§ Assigned task:
For these records, count the lines containing the word "black" and respond with the number alone.

§ Dataset extract:
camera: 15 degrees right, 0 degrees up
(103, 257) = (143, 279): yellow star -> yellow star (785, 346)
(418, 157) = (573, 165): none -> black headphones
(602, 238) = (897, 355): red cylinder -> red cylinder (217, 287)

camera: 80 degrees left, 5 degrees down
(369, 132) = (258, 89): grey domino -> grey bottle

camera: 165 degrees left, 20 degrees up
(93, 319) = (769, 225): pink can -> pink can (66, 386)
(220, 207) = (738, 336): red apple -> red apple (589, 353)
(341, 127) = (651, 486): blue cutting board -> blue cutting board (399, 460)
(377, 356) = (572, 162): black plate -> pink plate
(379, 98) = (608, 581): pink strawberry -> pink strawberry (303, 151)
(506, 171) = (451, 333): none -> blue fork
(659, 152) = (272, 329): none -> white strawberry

==

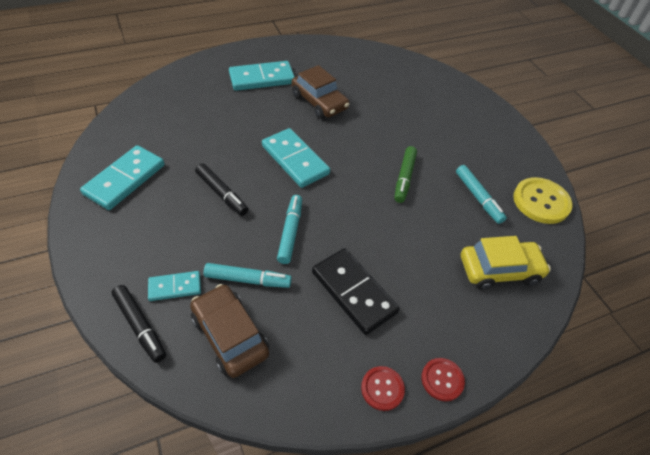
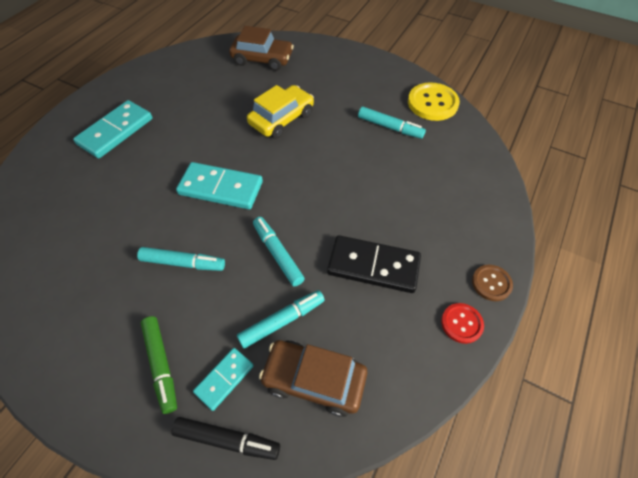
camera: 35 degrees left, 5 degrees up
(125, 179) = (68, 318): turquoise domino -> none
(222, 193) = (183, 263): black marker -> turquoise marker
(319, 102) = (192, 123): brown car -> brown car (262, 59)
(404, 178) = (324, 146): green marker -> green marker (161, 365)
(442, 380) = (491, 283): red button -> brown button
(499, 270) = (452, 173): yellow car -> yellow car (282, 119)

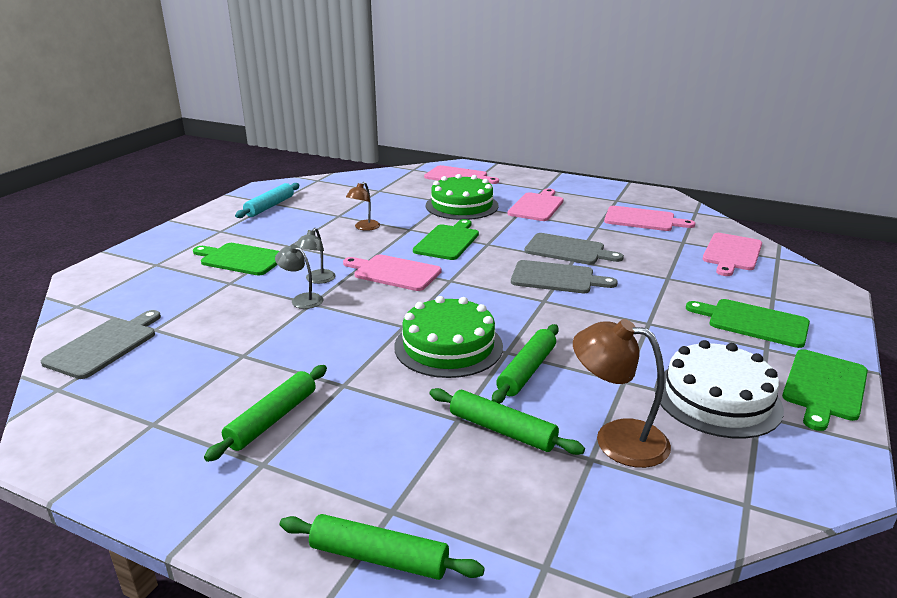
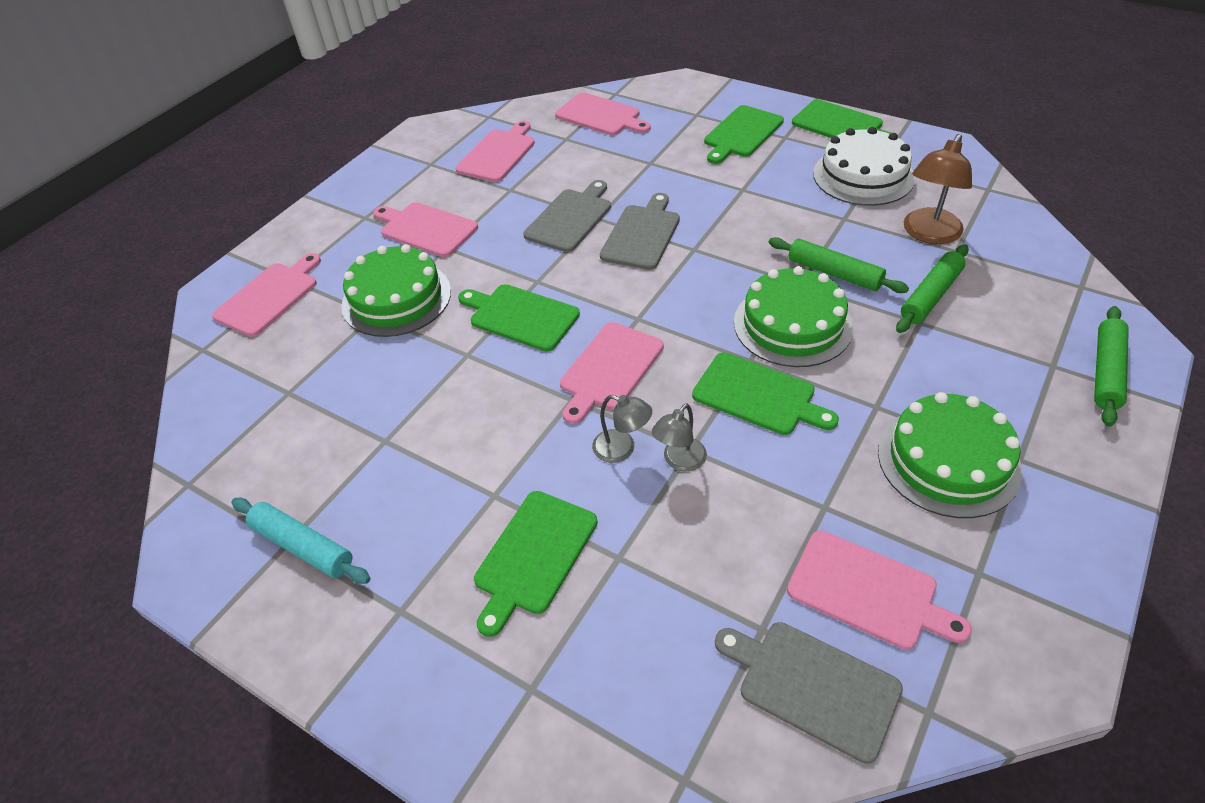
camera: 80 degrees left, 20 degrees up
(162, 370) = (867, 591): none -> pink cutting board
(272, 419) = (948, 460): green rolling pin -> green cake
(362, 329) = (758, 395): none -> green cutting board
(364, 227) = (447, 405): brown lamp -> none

--

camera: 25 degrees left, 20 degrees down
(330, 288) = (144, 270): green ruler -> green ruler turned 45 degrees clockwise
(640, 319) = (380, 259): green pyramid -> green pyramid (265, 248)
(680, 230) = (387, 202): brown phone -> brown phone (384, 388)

§ Exercise answer:
3